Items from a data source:
################

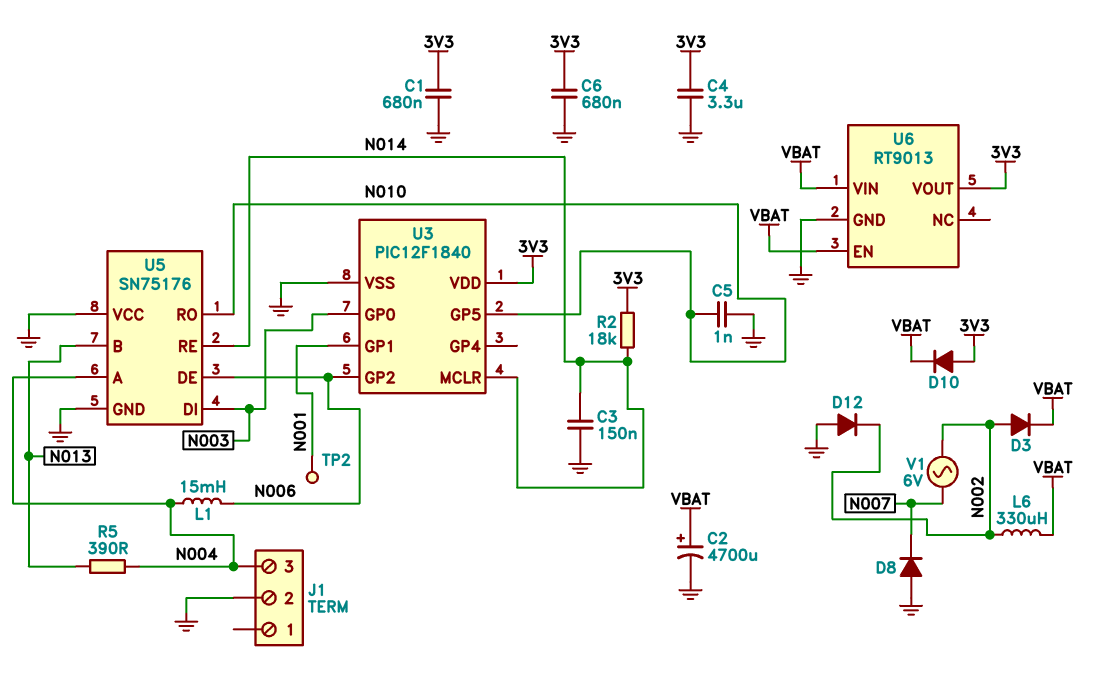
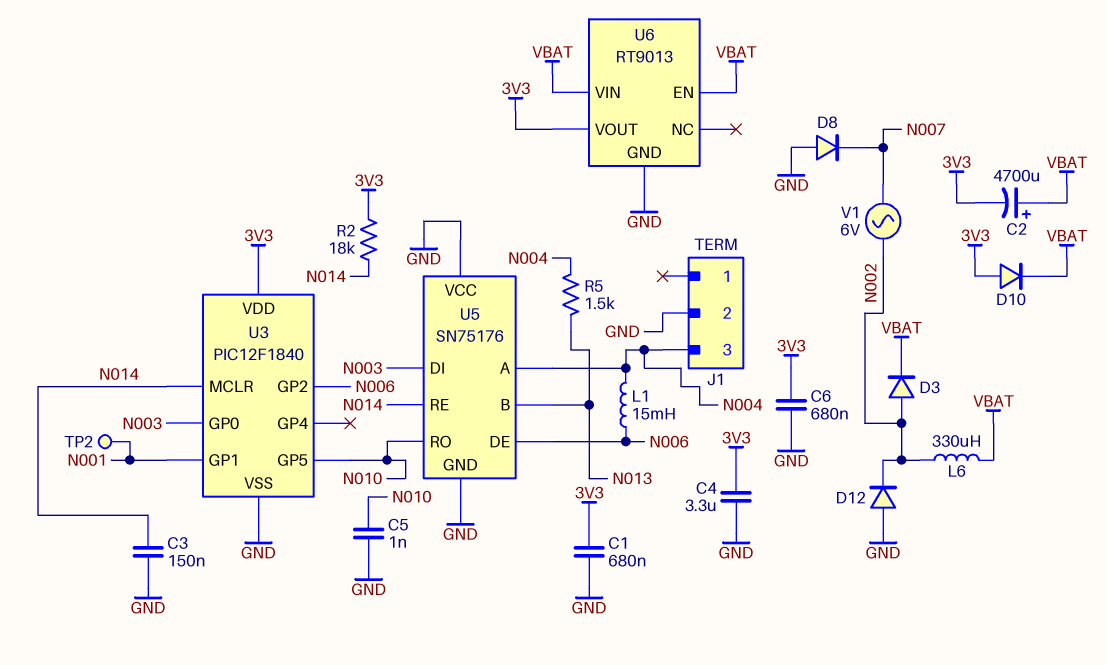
C2: 4700uF (plus VBAT, minus GND) -> 4700uF (plus VBAT, minus 3V3)
R5: 390 (N004, N013) -> 1.5k (N004, N013)

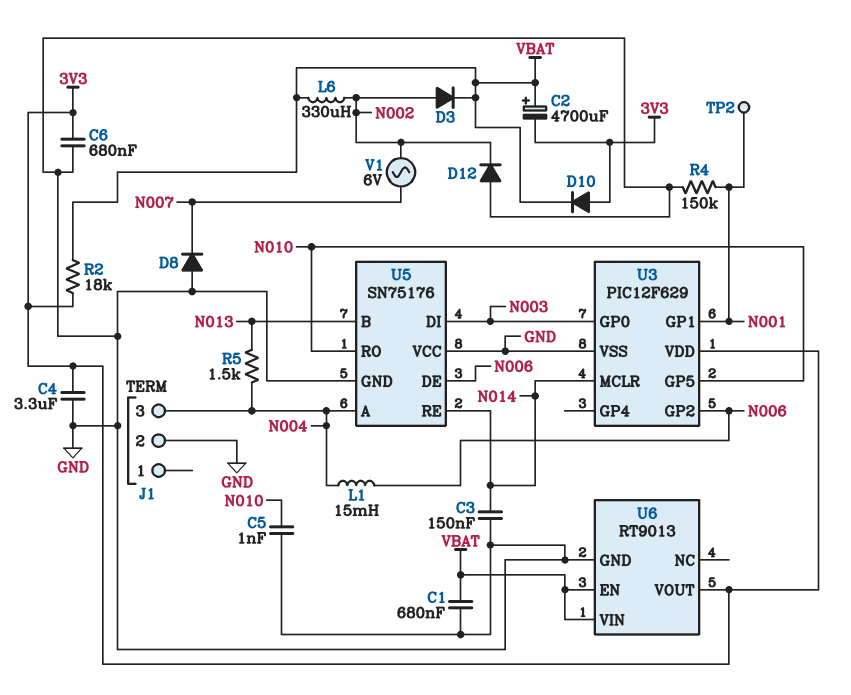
C1: 680nF (3V3, GND) -> 680nF (GND, VBAT)
R2: 18k (3V3, N014) -> 18k (3V3, VBAT)
R4: none -> 150k (GND, N001)
U3: PIC12F1840 -> PIC12F629

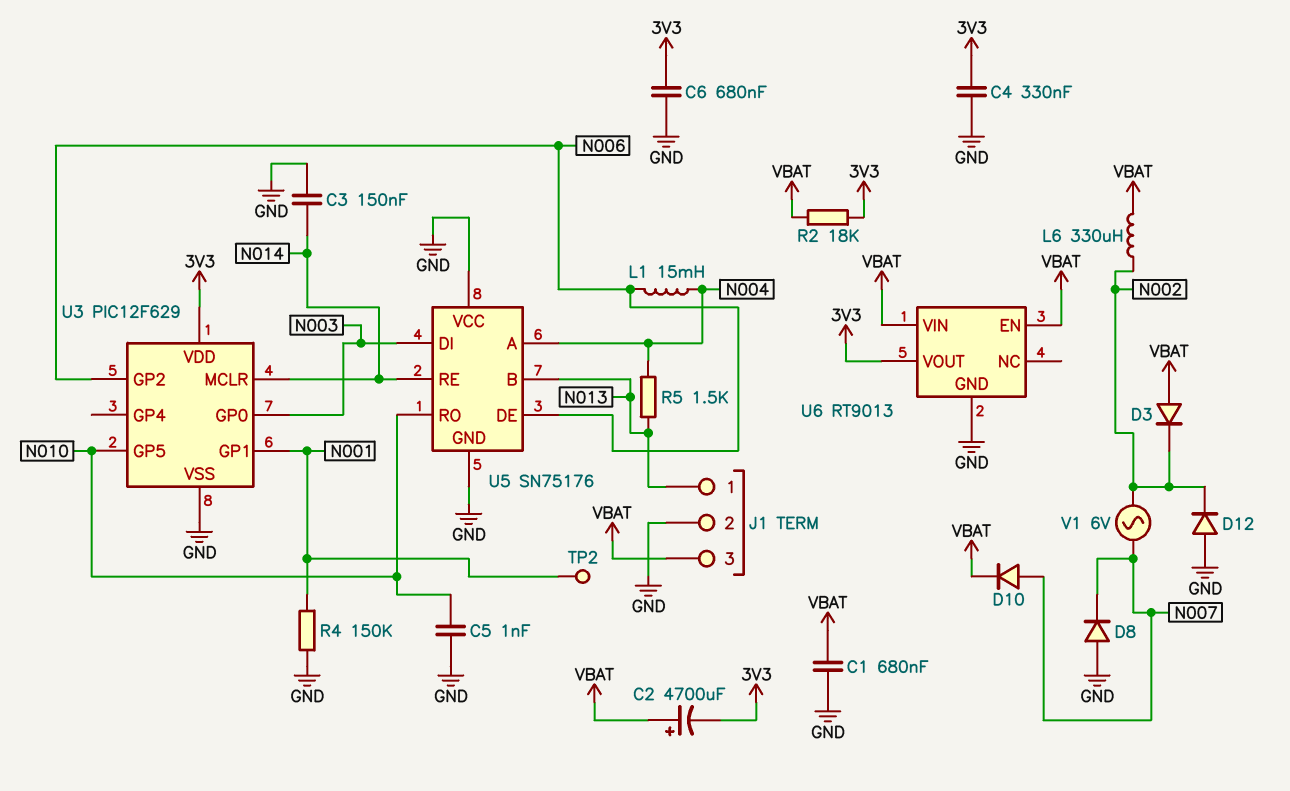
C4: 3.3uF (3V3, GND) -> 330nF (3V3, GND)
D3: diode (A N002, K VBAT) -> diode (A VBAT, K N002)
D10: diode (A 3V3, K VBAT) -> diode (A N007, K VBAT)
J1 pin 1: none -> N013
J1 pin 3: N004 -> VBAT

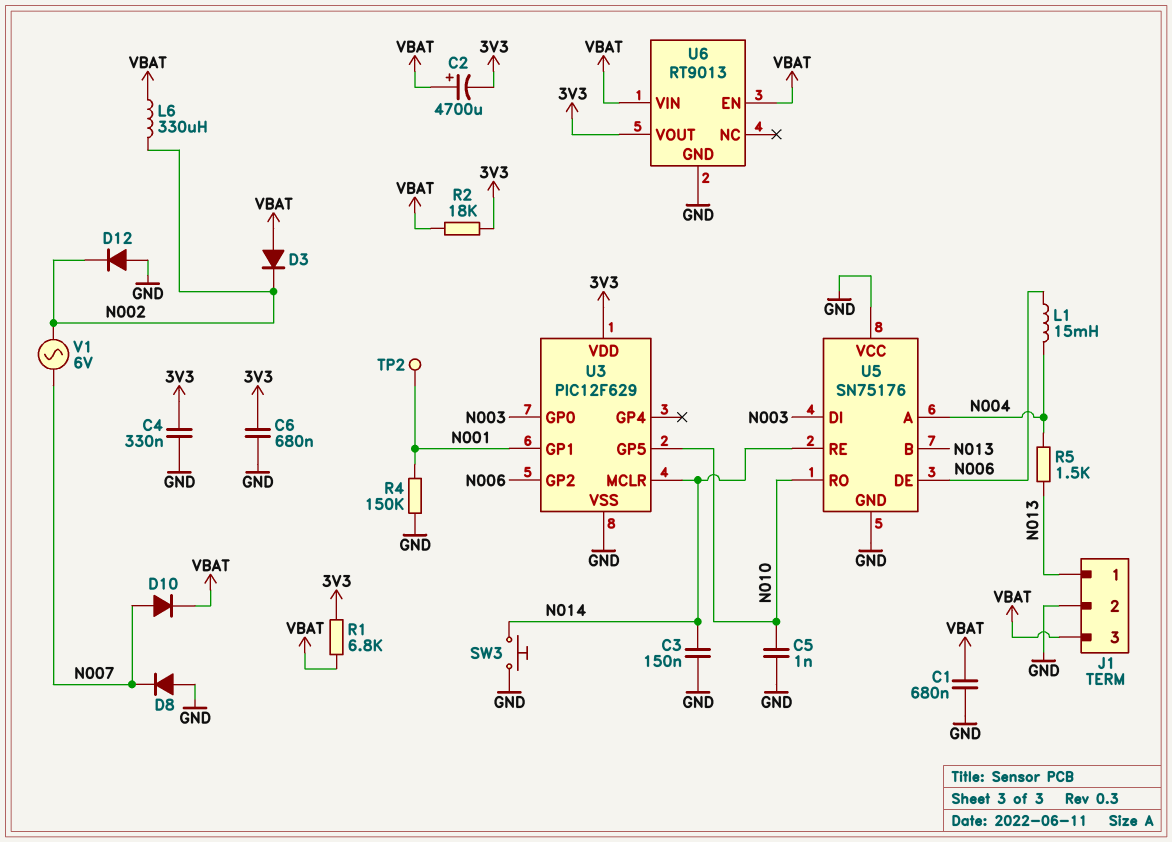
R1: none -> 6.8k (3V3, VBAT)
SW3: none -> button (GND, N014)

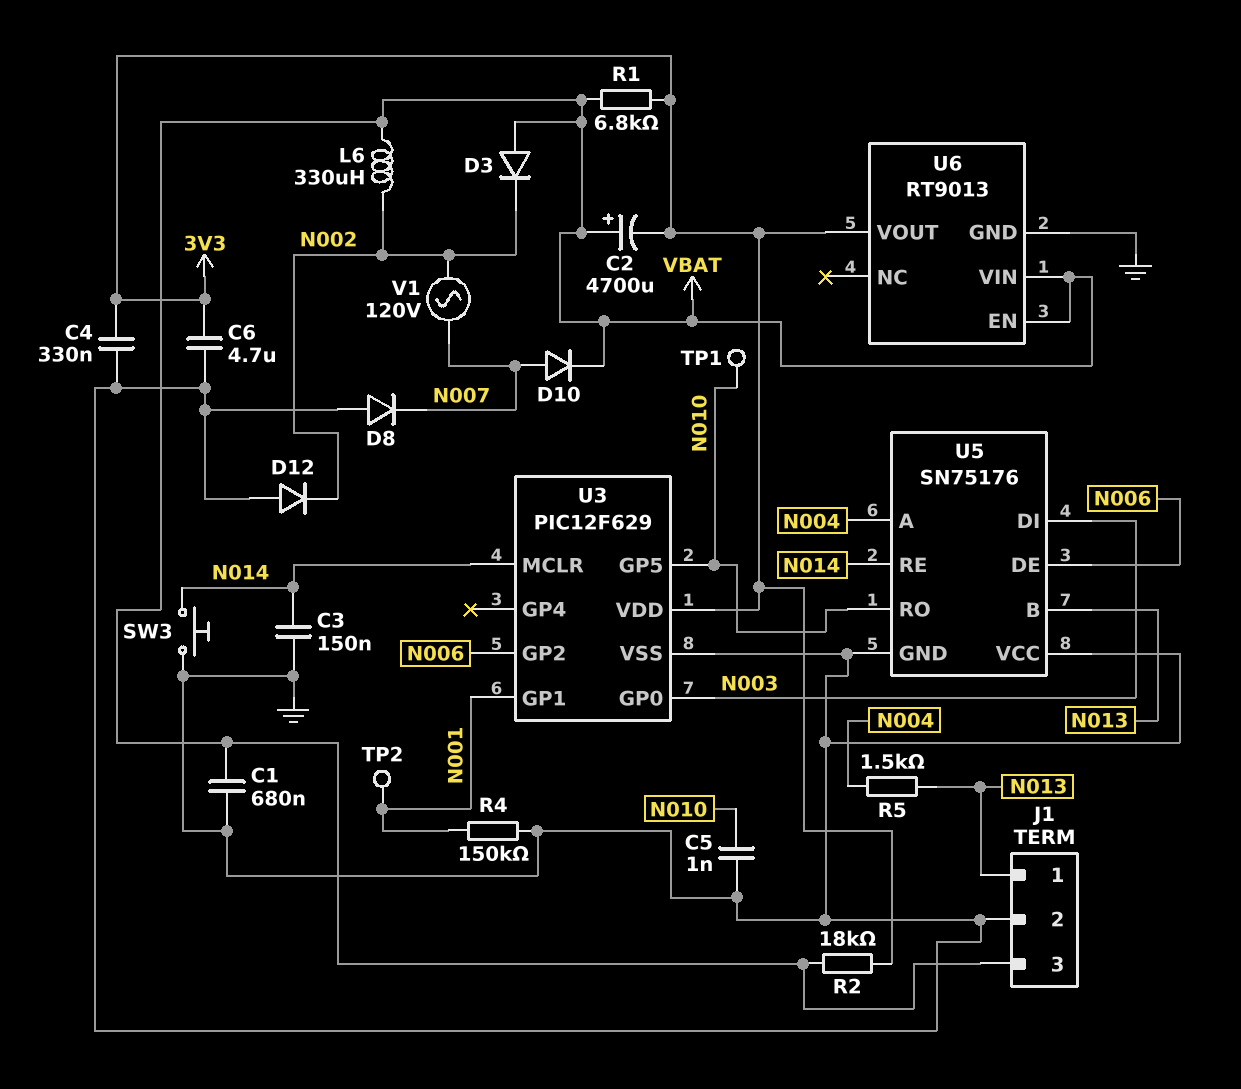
C6: 680nF (3V3, GND) -> 4.7uF (3V3, GND)
L1: 15mH (N004, N006) -> none
TP1: none -> test point (N010)
V1: AC 6V (N002, N007) -> AC 120V (N002, N007)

################

* Problem requirements: Set the entries down again exactly. Do not include the images.

* Expected answer:
C2: 4700uF (plus VBAT, minus GND) -> 4700uF (plus VBAT, minus 3V3)
R5: 390 (N004, N013) -> 1.5k (N004, N013)

C1: 680nF (3V3, GND) -> 680nF (GND, VBAT)
R2: 18k (3V3, N014) -> 18k (3V3, VBAT)
R4: none -> 150k (GND, N001)
U3: PIC12F1840 -> PIC12F629

C4: 3.3uF (3V3, GND) -> 330nF (3V3, GND)
D3: diode (A N002, K VBAT) -> diode (A VBAT, K N002)
D10: diode (A 3V3, K VBAT) -> diode (A N007, K VBAT)
J1 pin 1: none -> N013
J1 pin 3: N004 -> VBAT

R1: none -> 6.8k (3V3, VBAT)
SW3: none -> button (GND, N014)

C6: 680nF (3V3, GND) -> 4.7uF (3V3, GND)
L1: 15mH (N004, N006) -> none
TP1: none -> test point (N010)
V1: AC 6V (N002, N007) -> AC 120V (N002, N007)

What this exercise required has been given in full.